* [Try it]: Identify the line that contains "C4: 6.8nF (AGND, N004) -> 6.8nF (AGND, N012)" in the material. Output it and every line after it, unchanged, through the end.
━━━━━━━━━━━━━━━━━━━━━━━━━━━━━━
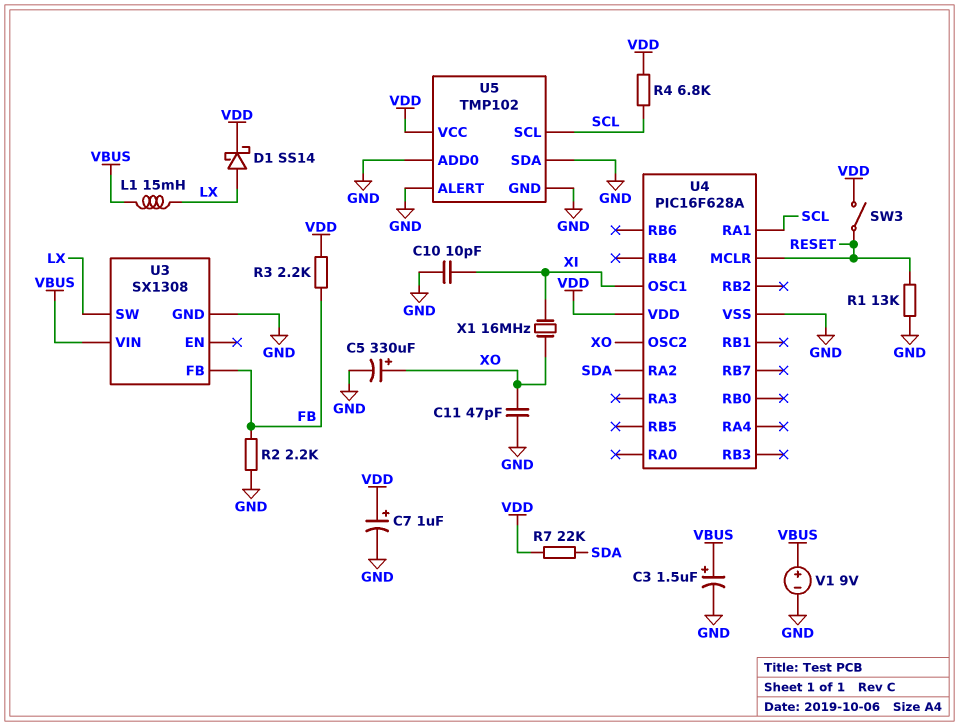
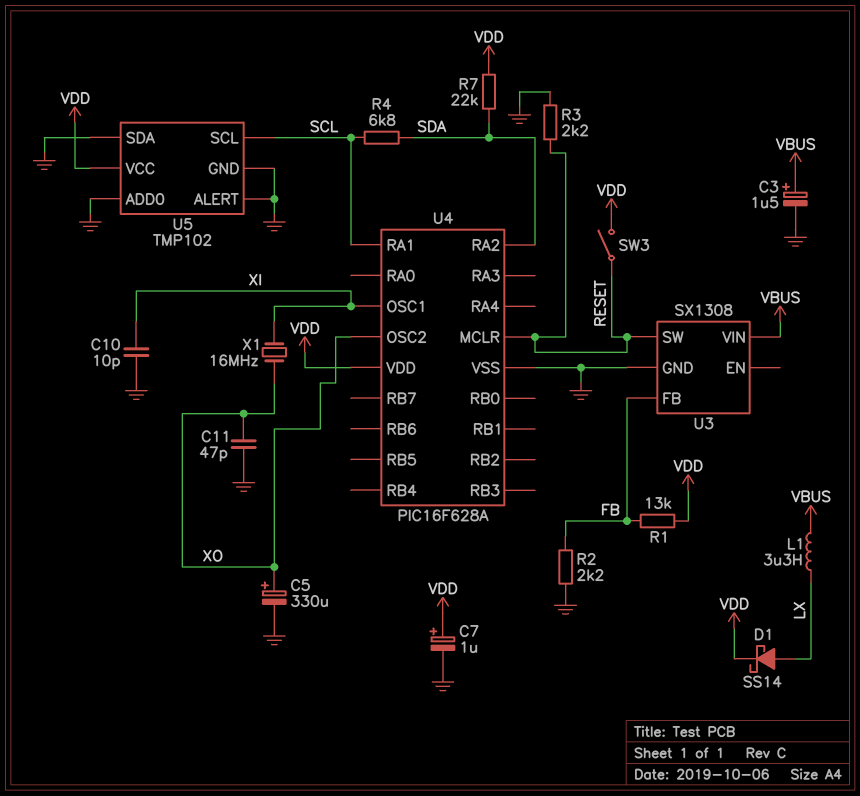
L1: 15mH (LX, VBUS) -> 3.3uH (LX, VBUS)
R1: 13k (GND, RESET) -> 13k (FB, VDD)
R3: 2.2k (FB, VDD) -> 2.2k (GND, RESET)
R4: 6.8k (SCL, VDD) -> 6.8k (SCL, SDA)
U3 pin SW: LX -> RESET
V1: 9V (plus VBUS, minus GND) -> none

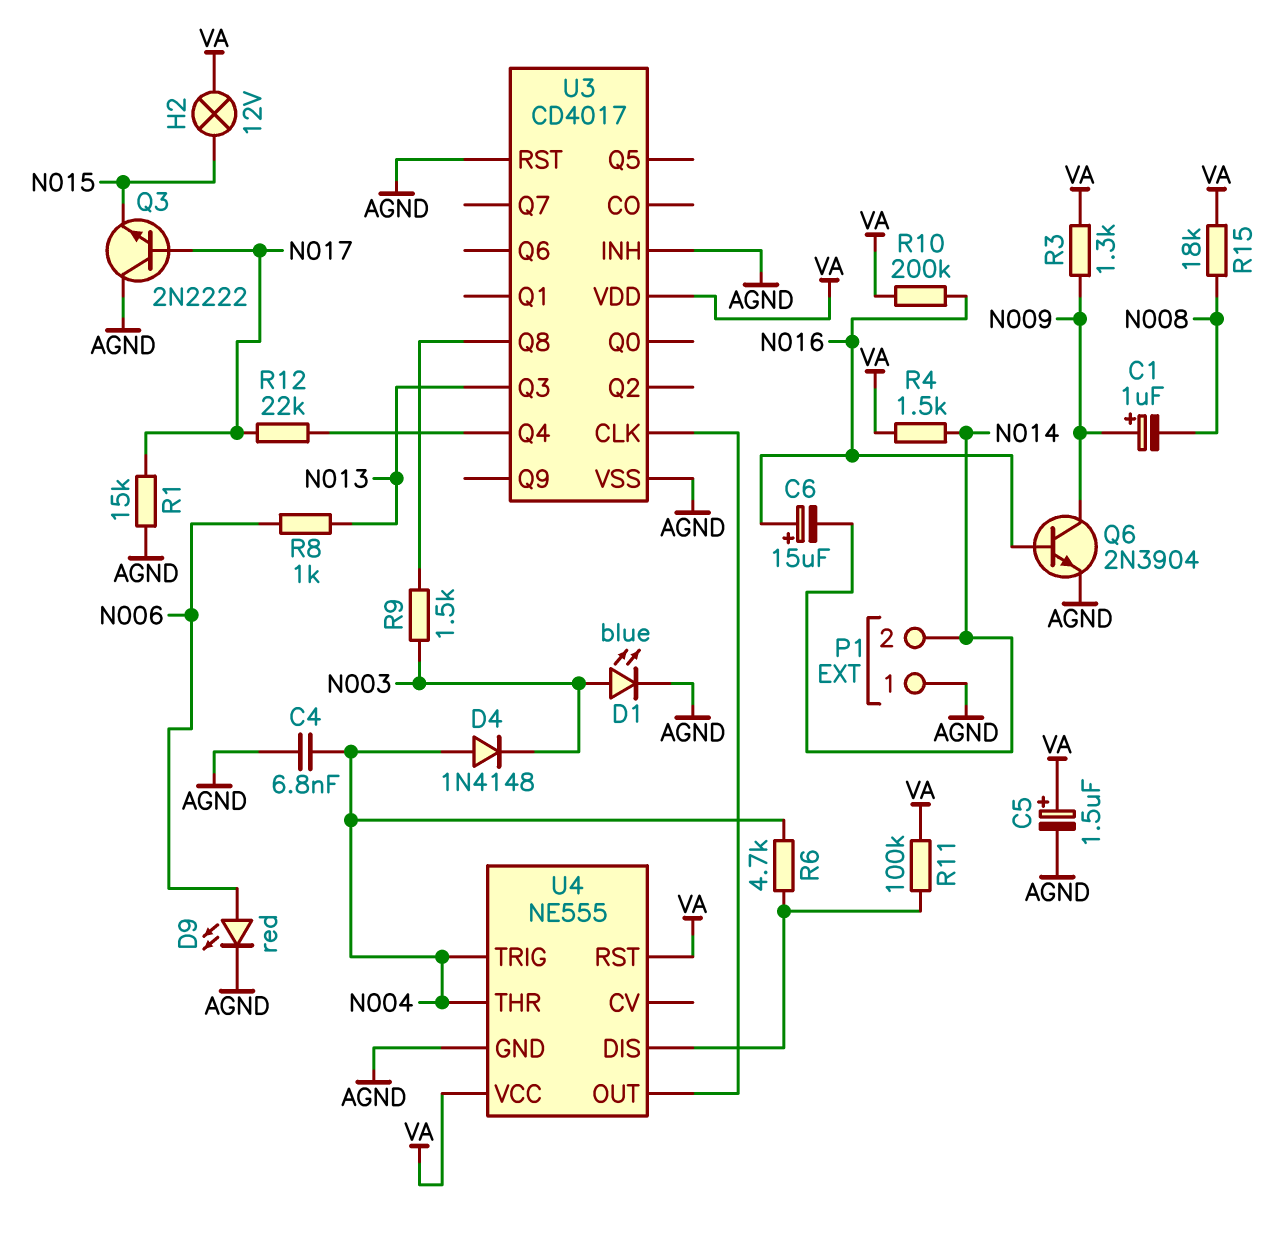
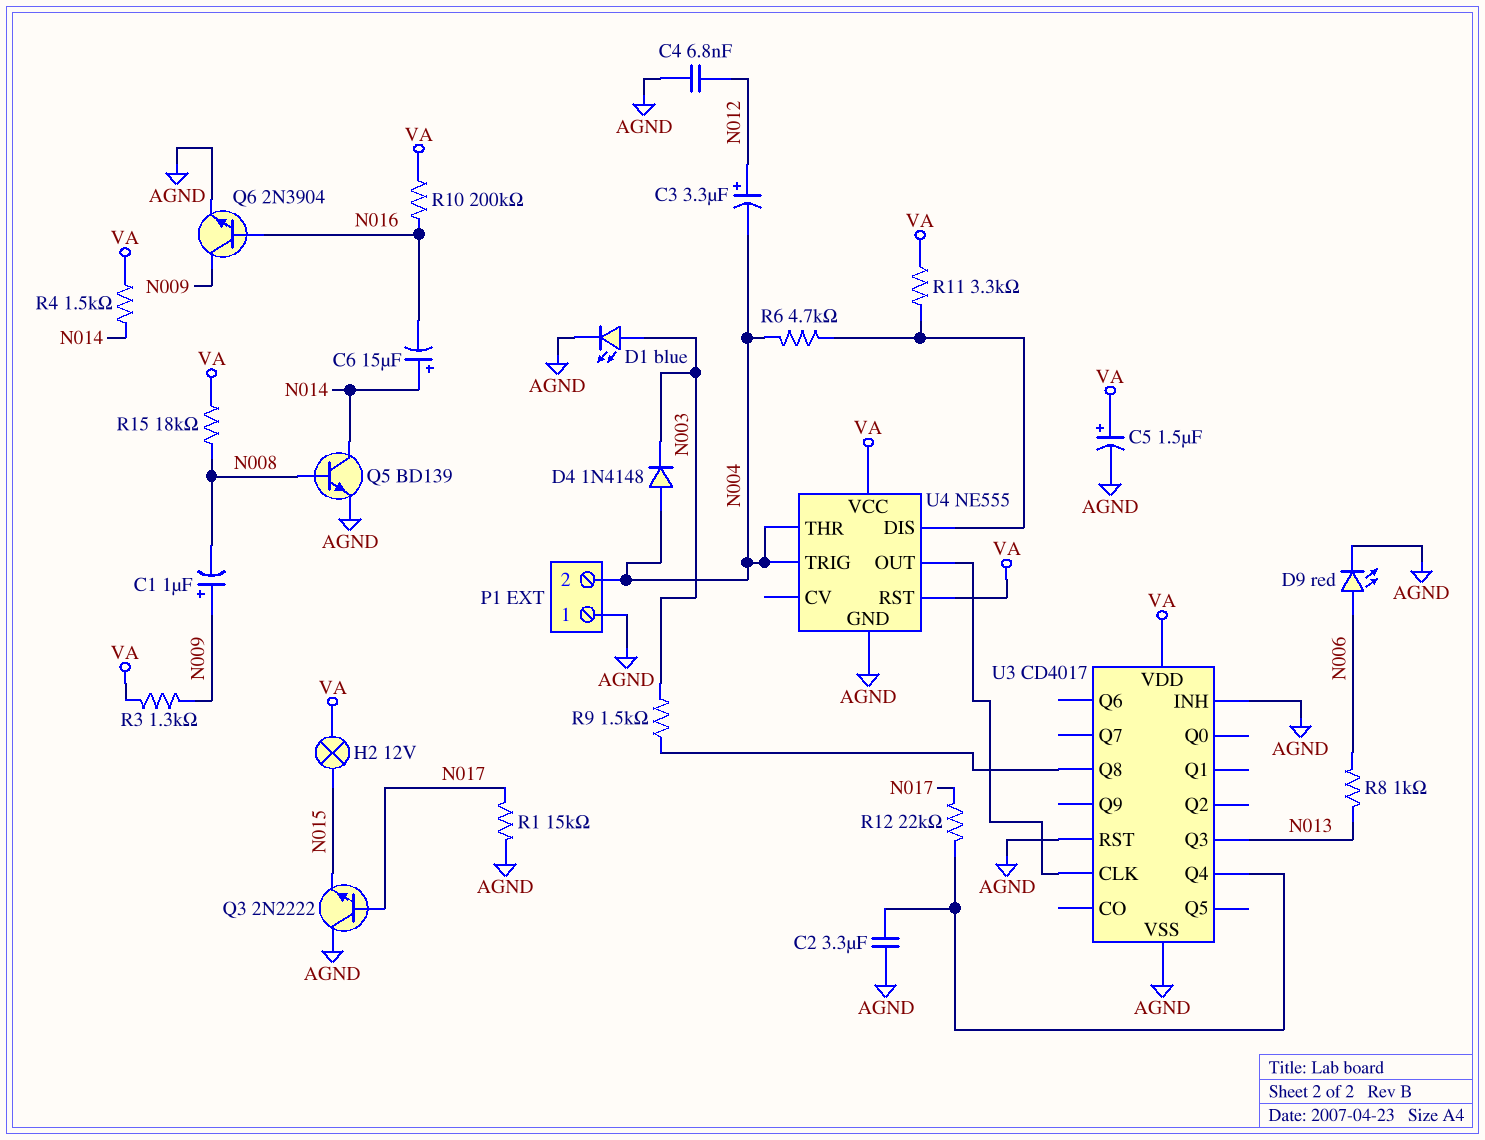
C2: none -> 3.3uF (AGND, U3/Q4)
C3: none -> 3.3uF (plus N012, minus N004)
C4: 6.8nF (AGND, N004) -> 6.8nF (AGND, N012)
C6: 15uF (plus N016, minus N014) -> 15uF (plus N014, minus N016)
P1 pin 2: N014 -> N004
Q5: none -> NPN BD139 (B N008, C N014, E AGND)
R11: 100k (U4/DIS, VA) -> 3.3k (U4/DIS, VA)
━━━━━━━━━━━━━━━━━━━━━━━━━━━━━━
* [Completed task]:
C4: 6.8nF (AGND, N004) -> 6.8nF (AGND, N012)
C6: 15uF (plus N016, minus N014) -> 15uF (plus N014, minus N016)
P1 pin 2: N014 -> N004
Q5: none -> NPN BD139 (B N008, C N014, E AGND)
R11: 100k (U4/DIS, VA) -> 3.3k (U4/DIS, VA)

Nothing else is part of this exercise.